--- DATA LISTING Enclosed Below ---

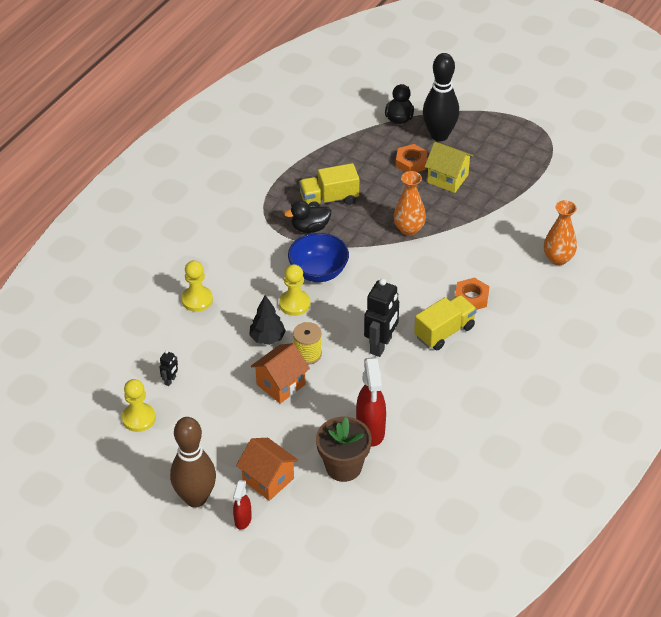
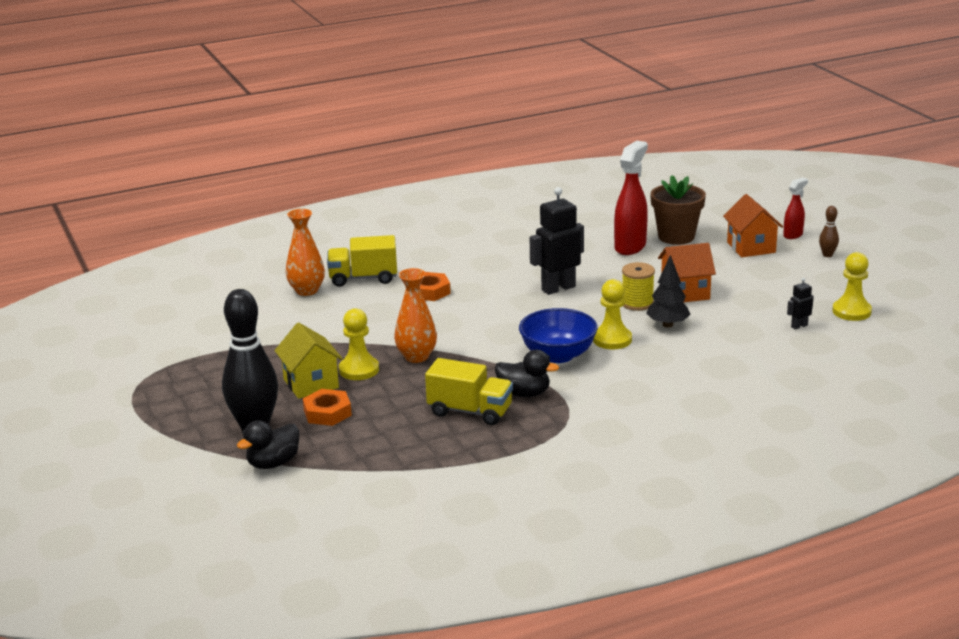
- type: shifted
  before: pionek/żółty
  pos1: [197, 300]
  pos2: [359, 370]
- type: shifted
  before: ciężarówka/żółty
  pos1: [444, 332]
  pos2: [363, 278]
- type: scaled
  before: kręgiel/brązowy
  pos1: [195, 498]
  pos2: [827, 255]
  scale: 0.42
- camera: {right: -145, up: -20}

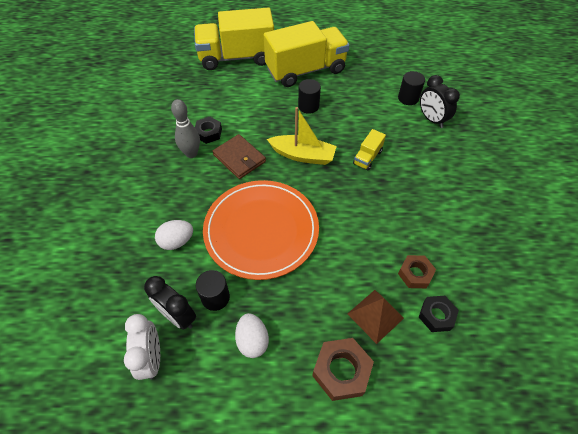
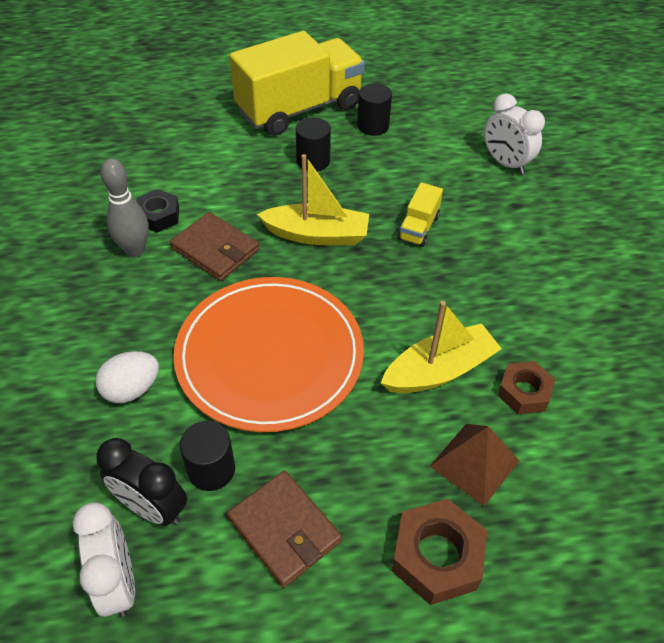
- type: gone
  before: ciężarówka/żółty
  pos1: [236, 57]
- type: gone
  before: nakrętka/czarny
  pos1: [436, 316]
- type: new
  after: łódka/żółty
  pos2: [439, 370]
- type: shifted
  before: walec/czarny
  pos1: [408, 98]
  pos2: [373, 126]
- type: swapped
  before: jajko/biały
  after: portfel/brązowy
  pos1: [252, 341]
  pos2: [284, 530]
- type: repainted
  before: budzik/czarny
  after: budzik/biały
  pos1: [431, 119]
  pos2: [505, 163]
- camera: {right: -10, up: -5}

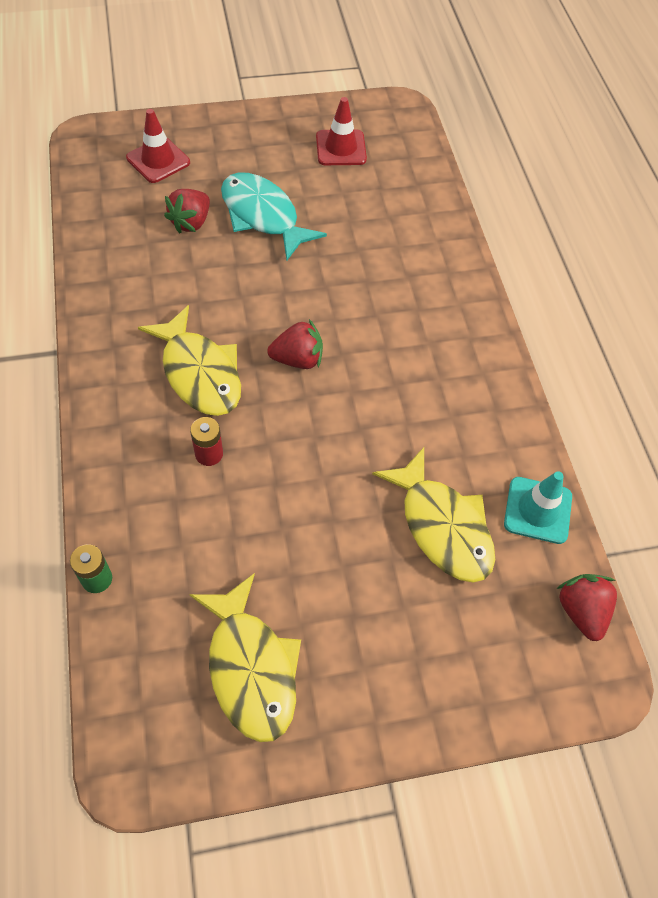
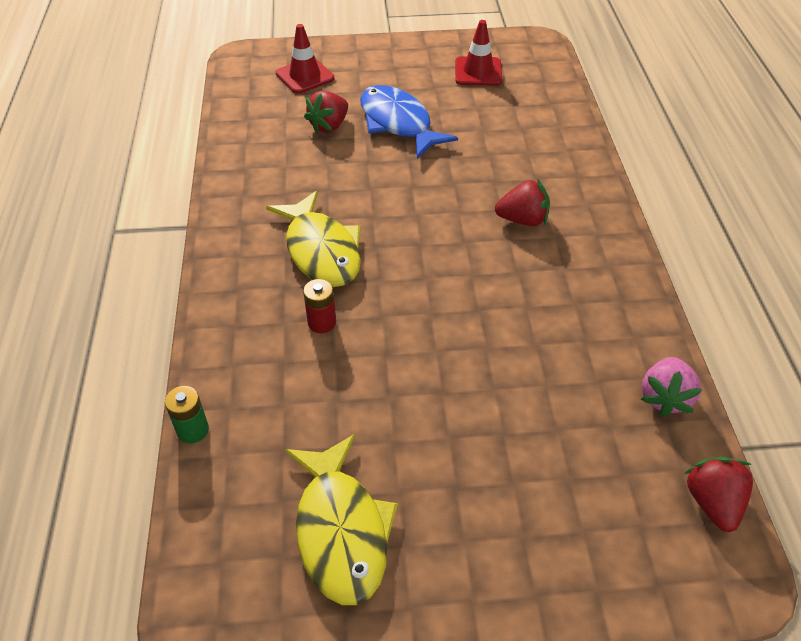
- type: gone
  before: ryba/żółty
  pos1: [442, 526]
- type: shifted
  before: truskawka/czerwony
  pos1: [298, 359]
  pos2: [522, 220]
- type: swapped
  before: pachołek/turkusowy
  after: truskawka/różowy
  pos1: [537, 510]
  pos2: [664, 397]
- type: repainted
  before: ryba/turkusowy
  after: ryba/niebieski
  pos1: [263, 216]
  pos2: [398, 123]
- camera: {right: 10, up: -10}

--- End of Enclosed DATA LISTING ---

▶ [EXERCISE INSTRUCTIONS]:
The answer must be an exact copy of the lines from the one containing "pos1: [298, 359]" through the last line of the records, both included.

▶ [OUTPUT BELOW]:
  pos1: [298, 359]
  pos2: [522, 220]
- type: swapped
  before: pachołek/turkusowy
  after: truskawka/różowy
  pos1: [537, 510]
  pos2: [664, 397]
- type: repainted
  before: ryba/turkusowy
  after: ryba/niebieski
  pos1: [263, 216]
  pos2: [398, 123]
- camera: {right: 10, up: -10}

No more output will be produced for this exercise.